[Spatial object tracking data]

________

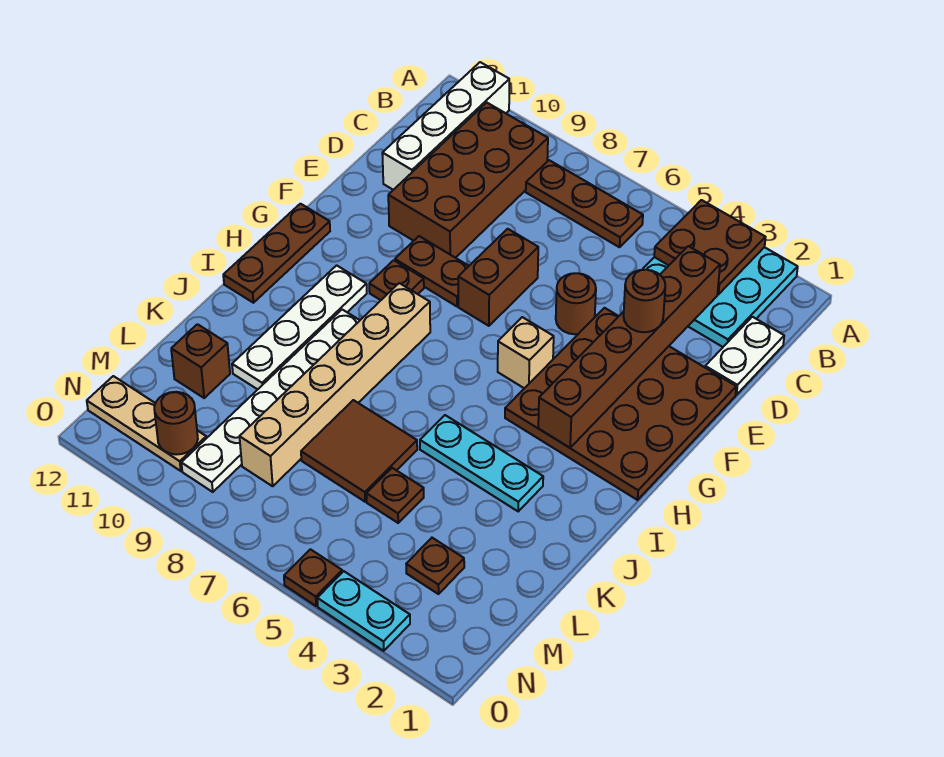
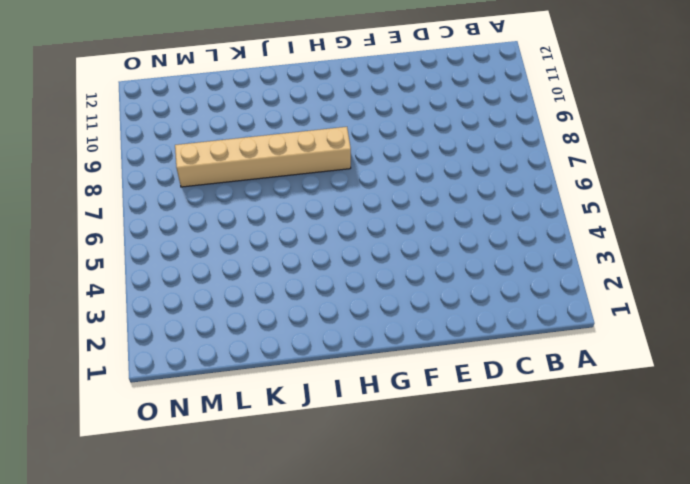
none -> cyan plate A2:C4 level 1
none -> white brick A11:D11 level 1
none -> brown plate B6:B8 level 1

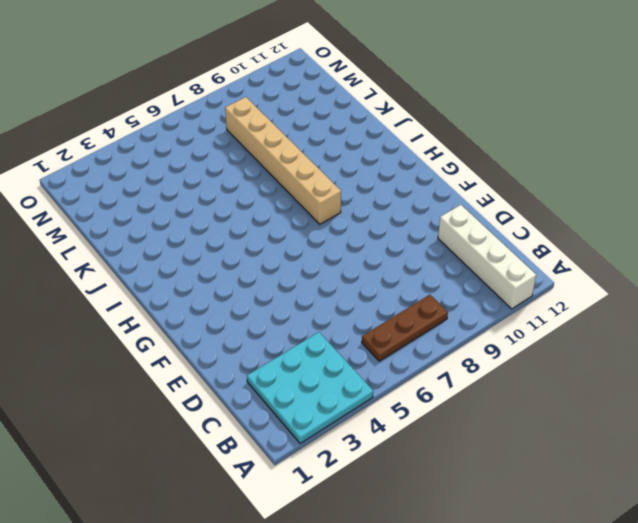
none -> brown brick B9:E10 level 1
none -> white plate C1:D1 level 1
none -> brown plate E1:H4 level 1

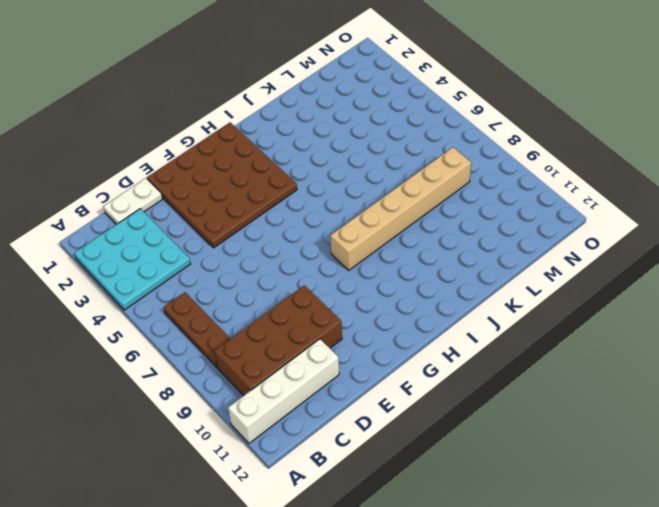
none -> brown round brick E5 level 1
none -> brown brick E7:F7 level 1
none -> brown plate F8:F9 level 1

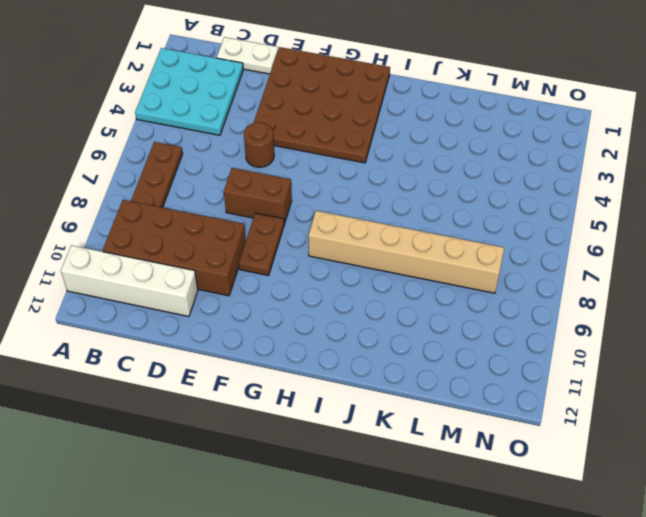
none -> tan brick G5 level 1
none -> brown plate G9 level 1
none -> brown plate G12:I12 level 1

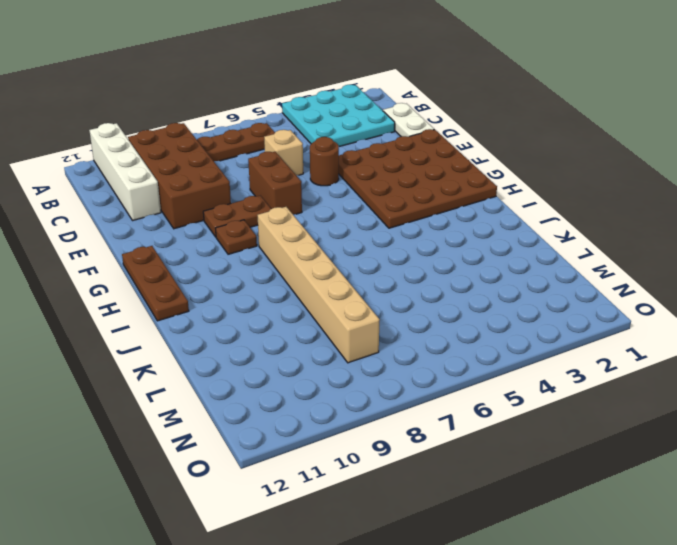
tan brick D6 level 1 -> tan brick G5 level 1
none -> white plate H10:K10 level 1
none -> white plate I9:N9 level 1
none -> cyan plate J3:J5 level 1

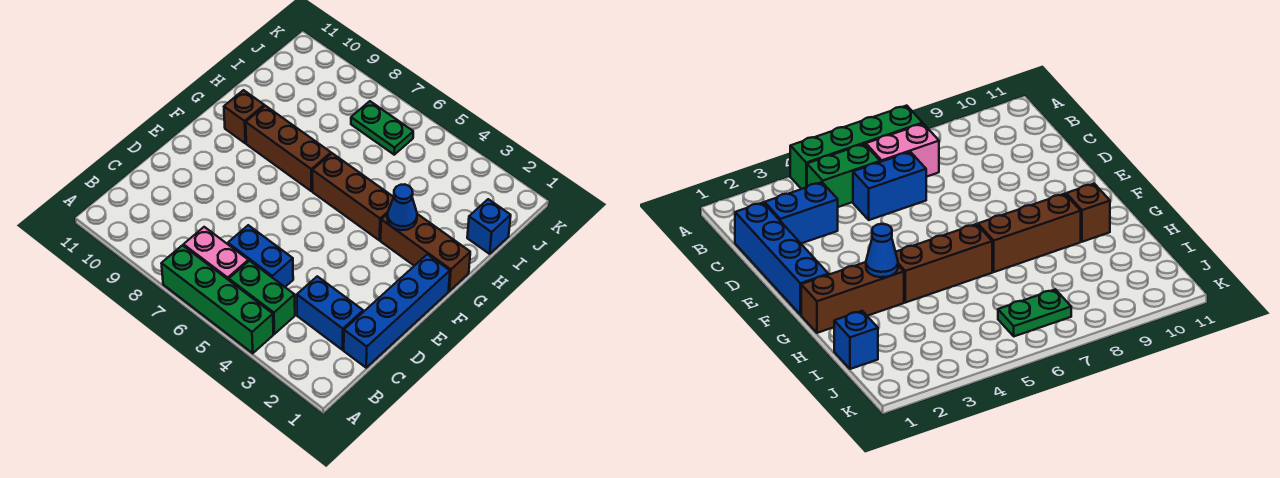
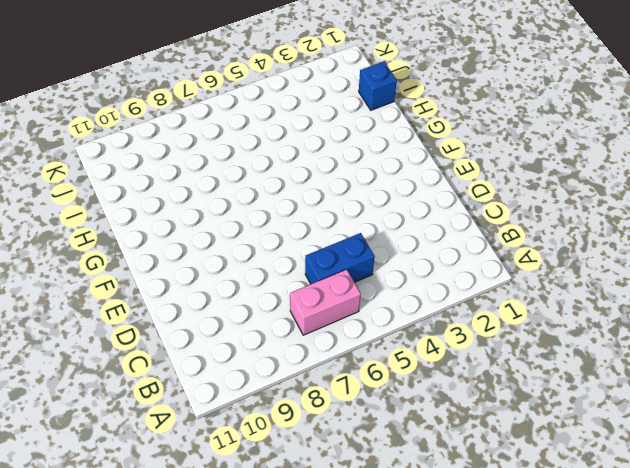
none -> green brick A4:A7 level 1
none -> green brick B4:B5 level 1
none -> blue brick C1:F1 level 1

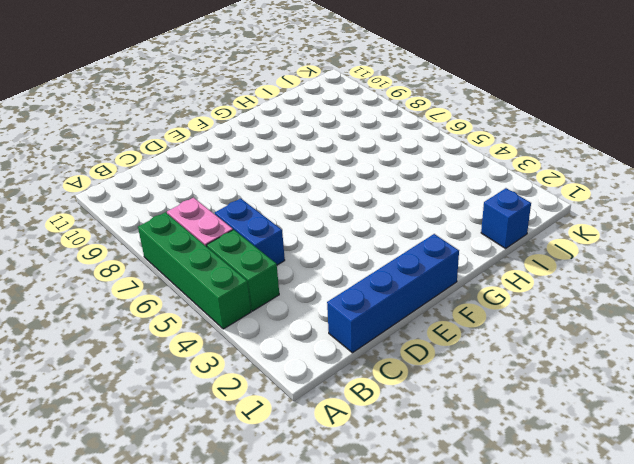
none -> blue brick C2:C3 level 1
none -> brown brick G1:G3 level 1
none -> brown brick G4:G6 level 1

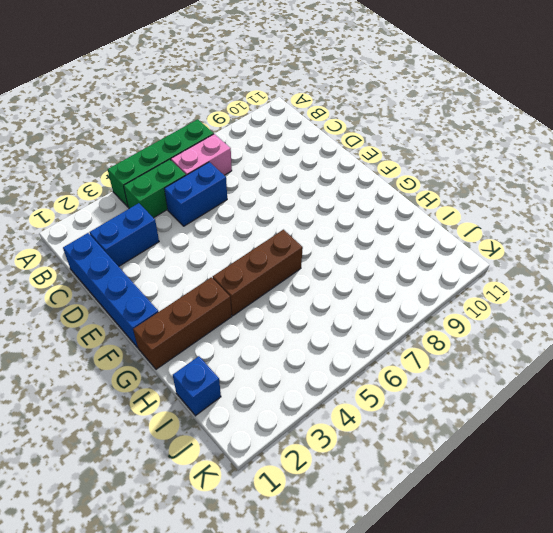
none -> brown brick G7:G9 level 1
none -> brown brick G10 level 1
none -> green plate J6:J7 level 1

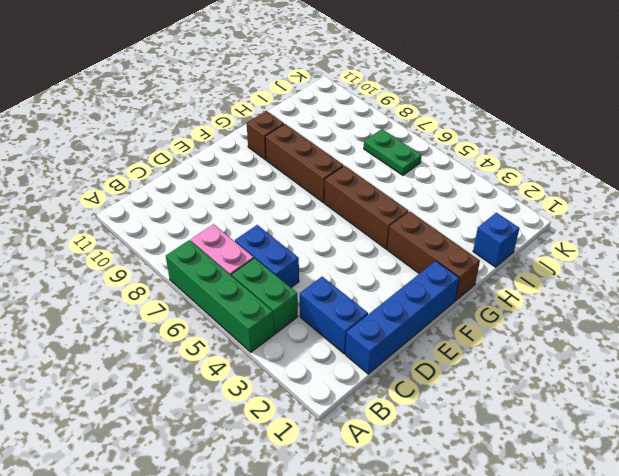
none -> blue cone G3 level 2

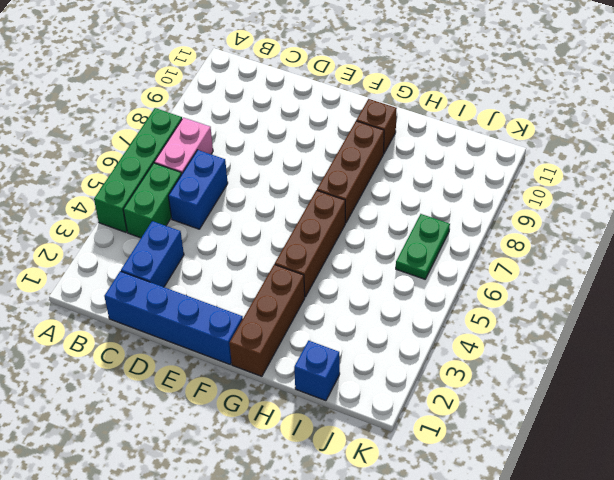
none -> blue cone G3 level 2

________

- _Requirement_: Output each entry shown above exactly as it stands, with all pictures removed.

- _Exercise response_:
none -> cyan plate A2:C4 level 1
none -> white brick A11:D11 level 1
none -> brown plate B6:B8 level 1

none -> brown brick B9:E10 level 1
none -> white plate C1:D1 level 1
none -> brown plate E1:H4 level 1

none -> brown round brick E5 level 1
none -> brown brick E7:F7 level 1
none -> brown plate F8:F9 level 1

none -> tan brick G5 level 1
none -> brown plate G9 level 1
none -> brown plate G12:I12 level 1

tan brick D6 level 1 -> tan brick G5 level 1
none -> white plate H10:K10 level 1
none -> white plate I9:N9 level 1
none -> cyan plate J3:J5 level 1

none -> green brick A4:A7 level 1
none -> green brick B4:B5 level 1
none -> blue brick C1:F1 level 1

none -> blue brick C2:C3 level 1
none -> brown brick G1:G3 level 1
none -> brown brick G4:G6 level 1

none -> brown brick G7:G9 level 1
none -> brown brick G10 level 1
none -> green plate J6:J7 level 1

none -> blue cone G3 level 2

none -> blue cone G3 level 2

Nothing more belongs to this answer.